Exercise description:
The expected response is a copy of every line in the entries below that includes the word "green".

Input records:
========================================

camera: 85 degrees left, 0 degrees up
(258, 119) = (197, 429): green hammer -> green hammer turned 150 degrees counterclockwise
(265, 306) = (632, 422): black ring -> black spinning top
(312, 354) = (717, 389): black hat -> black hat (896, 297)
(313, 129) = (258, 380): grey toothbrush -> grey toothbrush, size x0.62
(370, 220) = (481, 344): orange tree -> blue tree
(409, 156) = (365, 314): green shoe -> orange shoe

========================================

Result of this task:
(258, 119) = (197, 429): green hammer -> green hammer turned 150 degrees counterclockwise
(409, 156) = (365, 314): green shoe -> orange shoe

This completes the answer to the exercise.